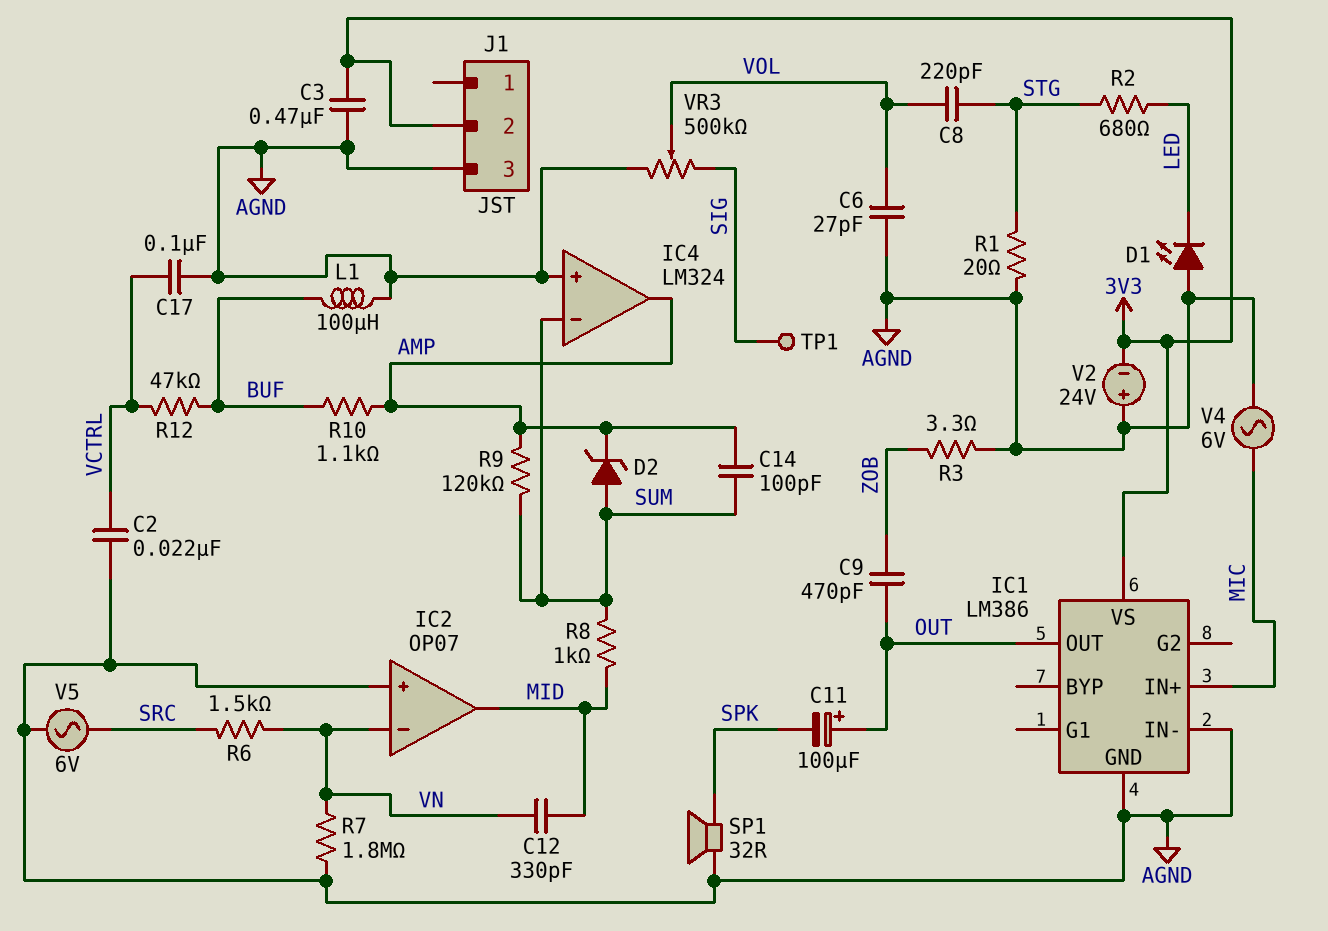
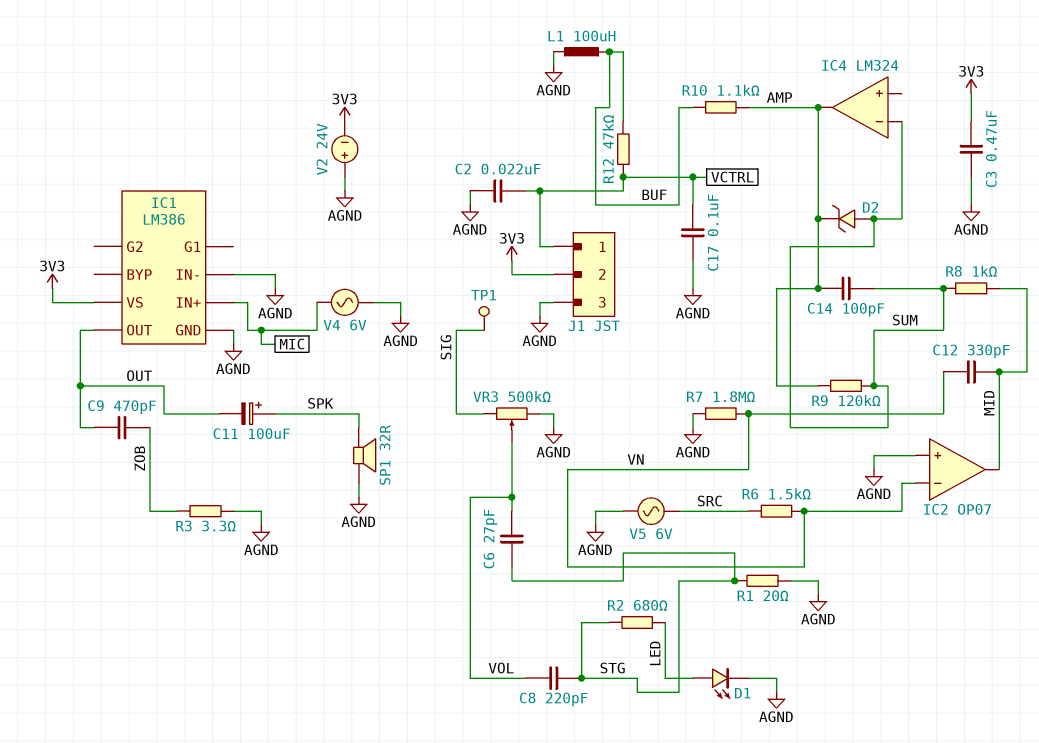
C6: 27pF (AGND, VOL) -> 27pF (STG, VOL)
C11: 100uF (plus OUT, minus SPK) -> 100uF (plus SPK, minus OUT)
D1: LED (A AGND, K LED) -> LED (A LED, K AGND)
IC4 pin in+: AGND -> none
J1 pin 1: none -> VCTRL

----------

■ **About this task**
What is needed is an exact copy of the lines from the one containing "D1: LED (A AGND, K" through the last line of the records, and nothing else.

■ **Answer box**
D1: LED (A AGND, K LED) -> LED (A LED, K AGND)
IC4 pin in+: AGND -> none
J1 pin 1: none -> VCTRL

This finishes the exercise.